DATA EXCERPTS: Begin

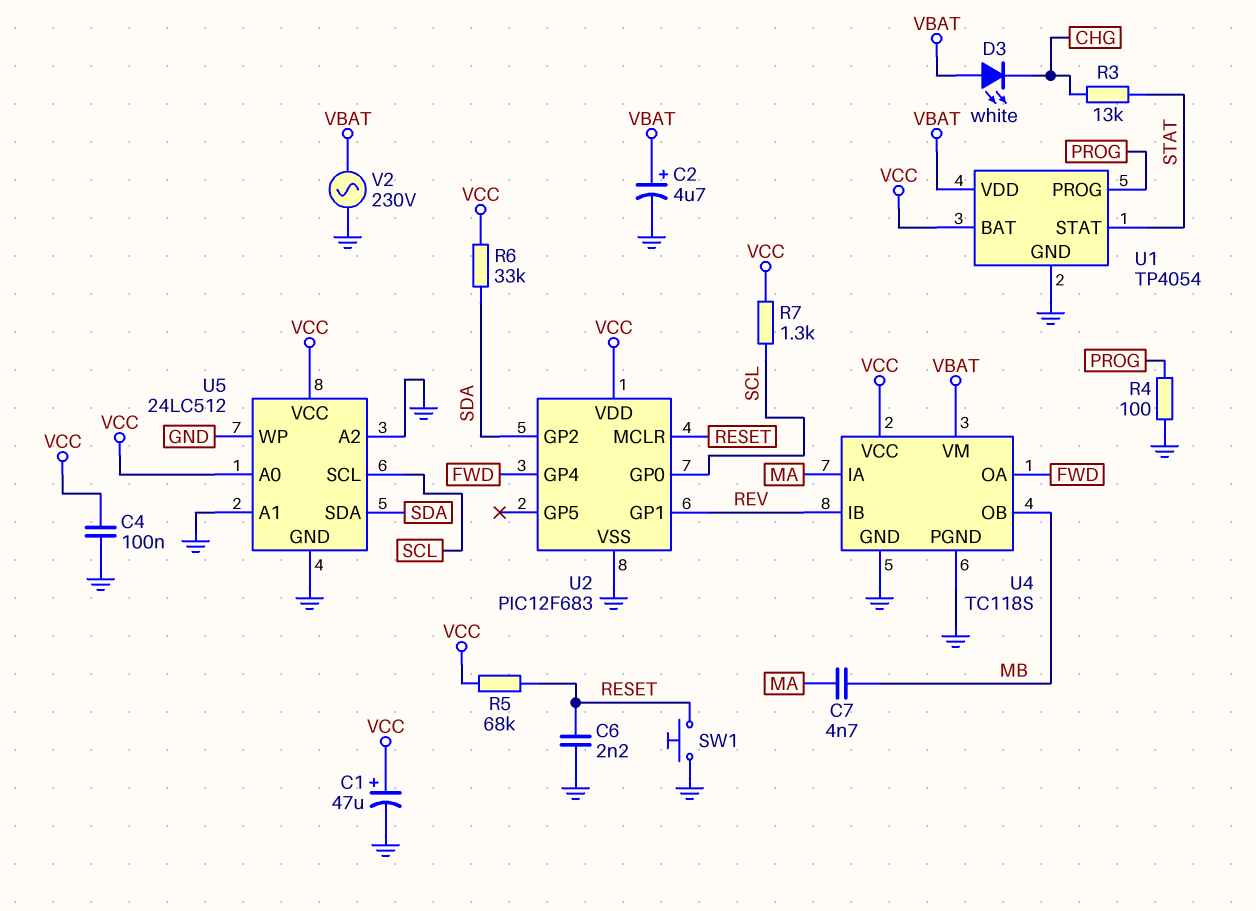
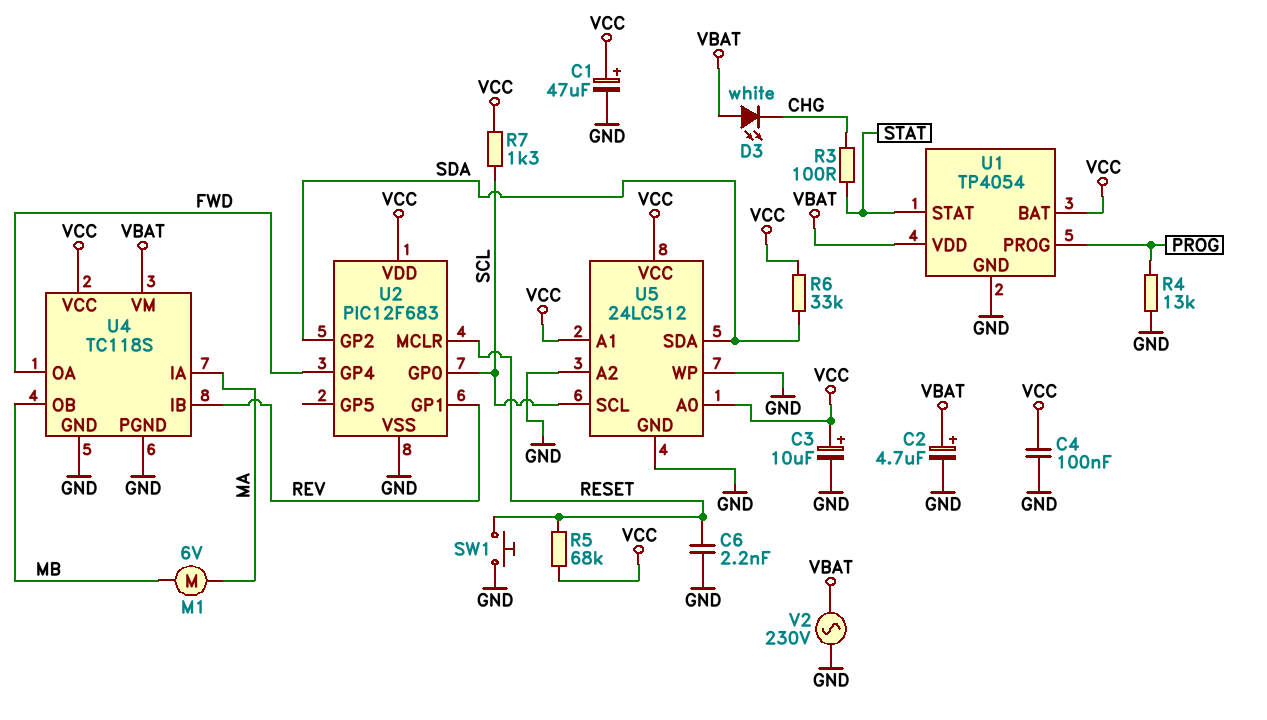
C3: none -> 10uF (plus VCC, minus GND)
C7: 4.7nF (MA, MB) -> none
M1: none -> motor 6V (MA, MB)
R3: 13k (CHG, STAT) -> 100 (CHG, STAT)
R4: 100 (GND, PROG) -> 13k (GND, PROG)
U5 pin A1: GND -> VCC

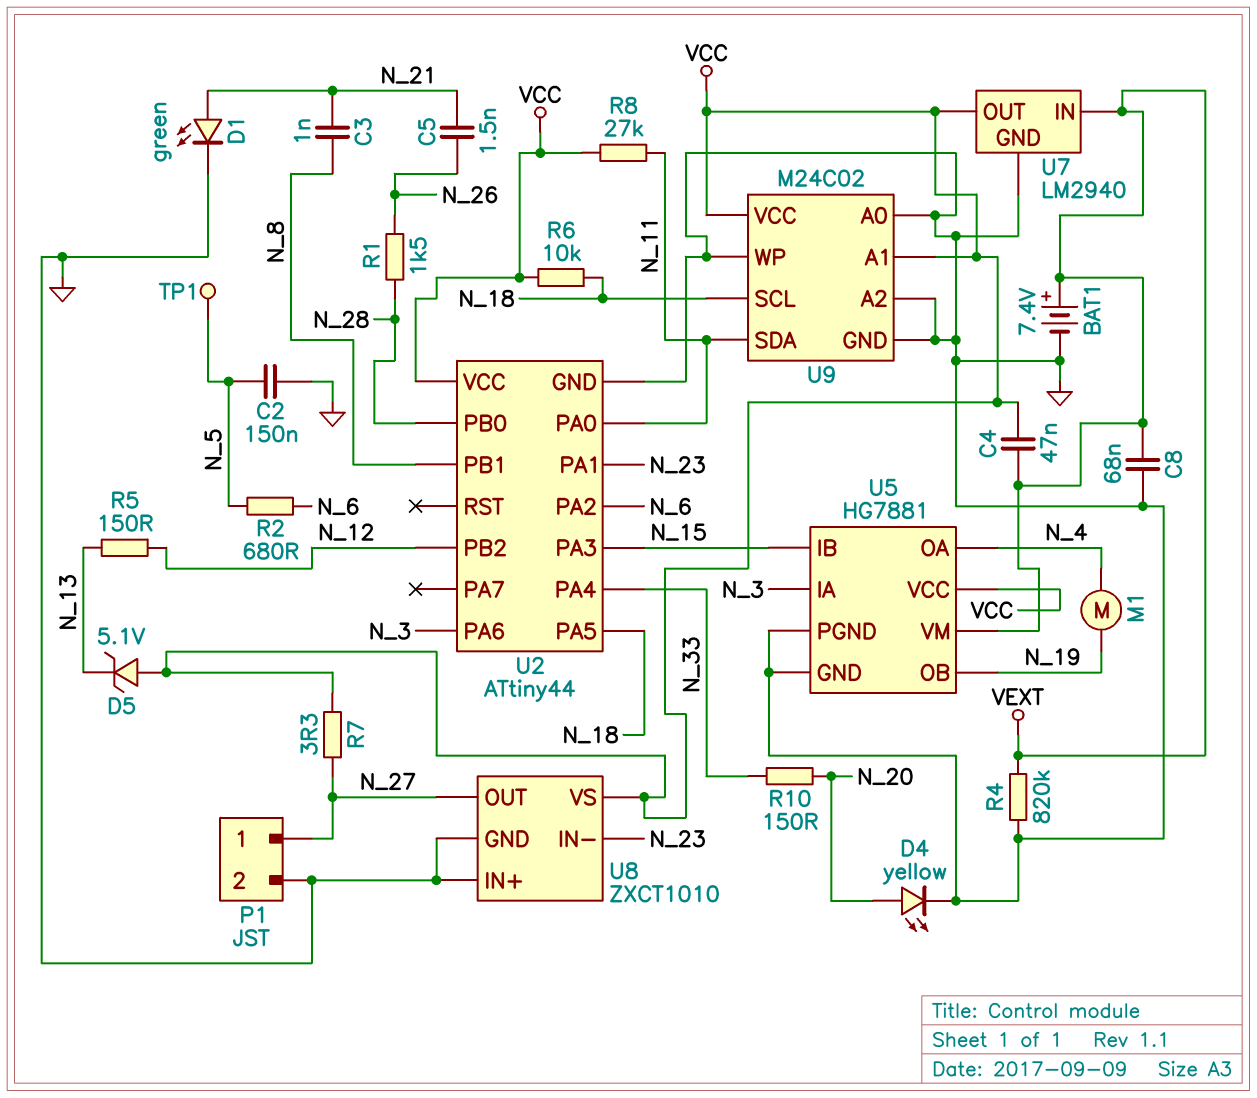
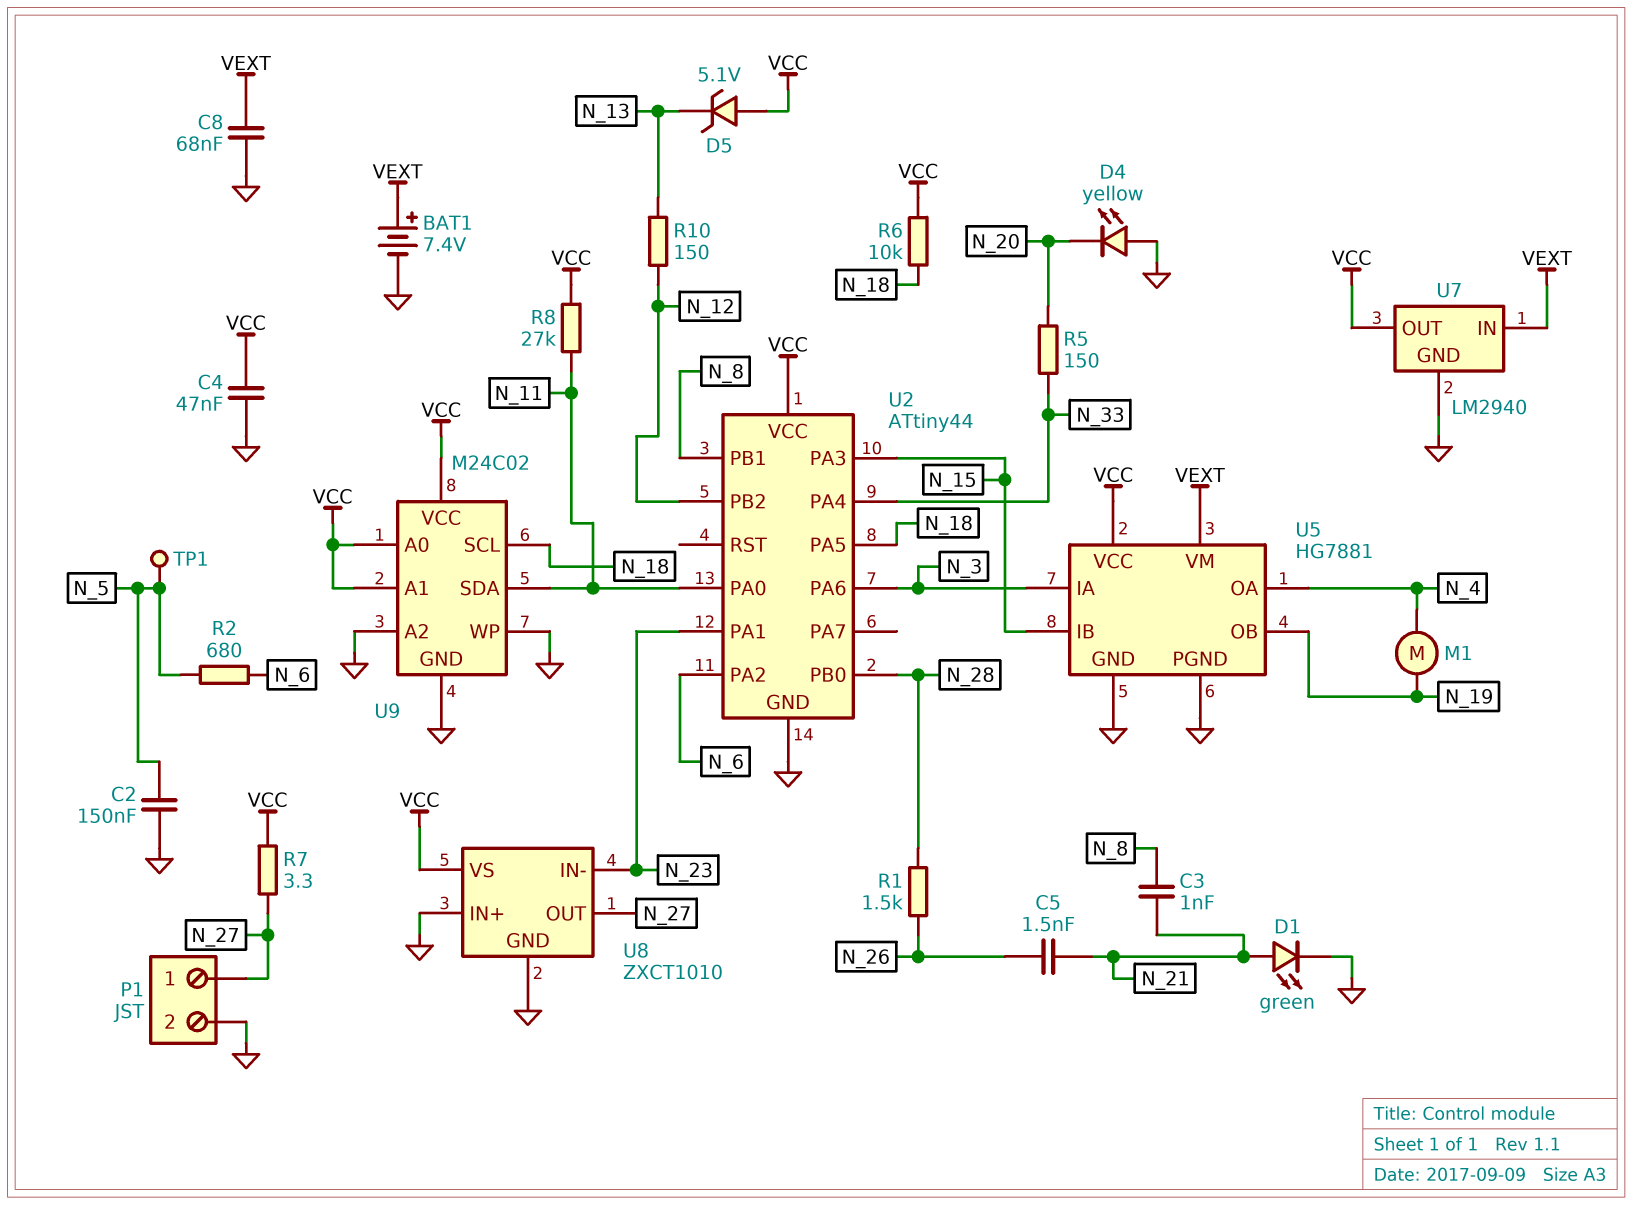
C4: 47nF (VCC, VEXT) -> 47nF (GND, VCC)
D4: LED yellow (A N_20, K GND) -> LED yellow (A GND, K N_20)
R4: 820k (GND, VEXT) -> none
R5: 150 (N_12, N_13) -> 150 (N_20, N_33)
R10: 150 (N_20, N_33) -> 150 (N_12, N_13)
U9 pin A0: GND -> VCC

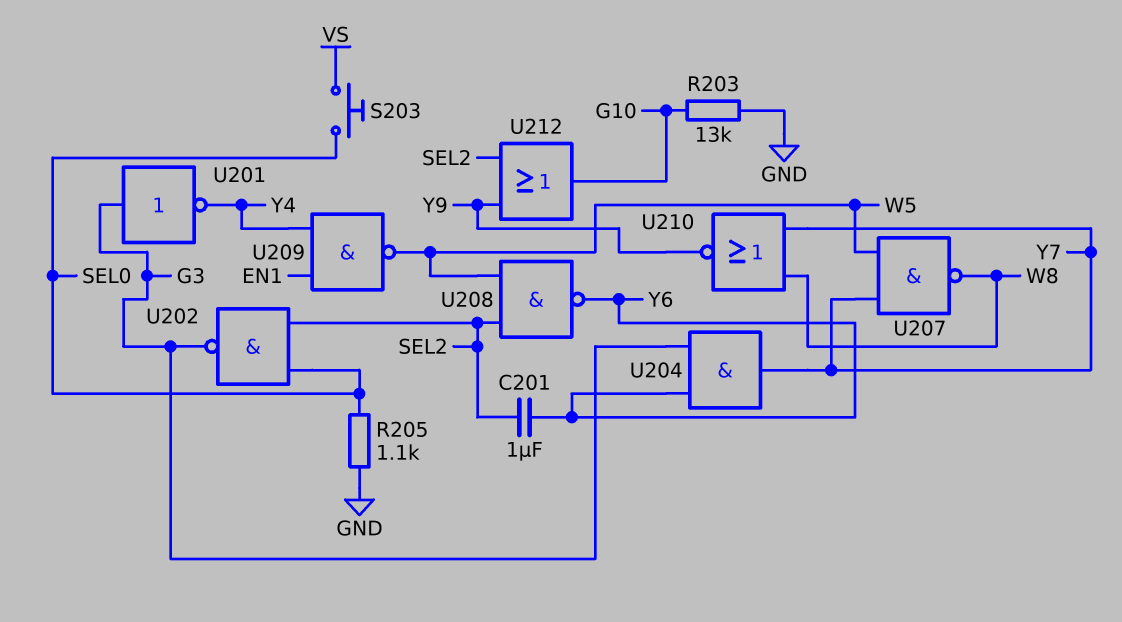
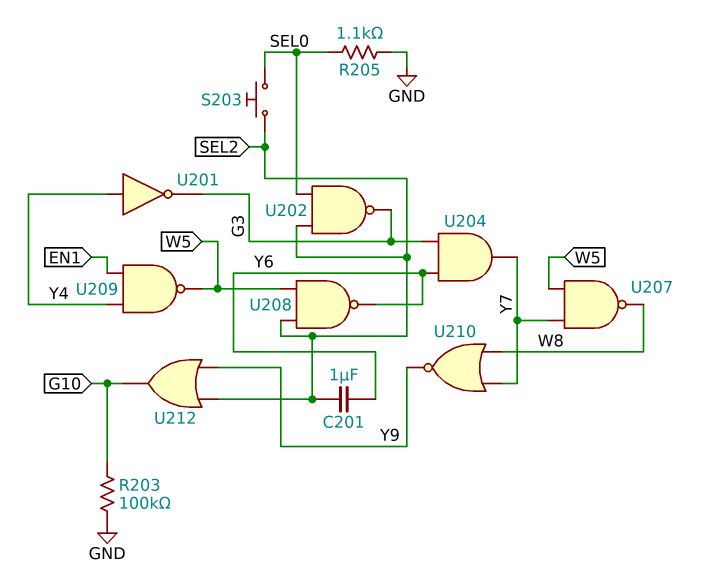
R203: 13k (G10, GND) -> 100k (G10, GND)
S203: button (SEL0, VS) -> button (SEL0, SEL2)
U201: NOT (in G3, out Y4) -> NOT (in Y4, out G3)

DATA EXCERPTS: End

- [TASK REQUIREMENTS]
In copying the material, drop all pictures and keep everything else identical.

- [WRITTEN ANSWER]
C3: none -> 10uF (plus VCC, minus GND)
C7: 4.7nF (MA, MB) -> none
M1: none -> motor 6V (MA, MB)
R3: 13k (CHG, STAT) -> 100 (CHG, STAT)
R4: 100 (GND, PROG) -> 13k (GND, PROG)
U5 pin A1: GND -> VCC

C4: 47nF (VCC, VEXT) -> 47nF (GND, VCC)
D4: LED yellow (A N_20, K GND) -> LED yellow (A GND, K N_20)
R4: 820k (GND, VEXT) -> none
R5: 150 (N_12, N_13) -> 150 (N_20, N_33)
R10: 150 (N_20, N_33) -> 150 (N_12, N_13)
U9 pin A0: GND -> VCC

R203: 13k (G10, GND) -> 100k (G10, GND)
S203: button (SEL0, VS) -> button (SEL0, SEL2)
U201: NOT (in G3, out Y4) -> NOT (in Y4, out G3)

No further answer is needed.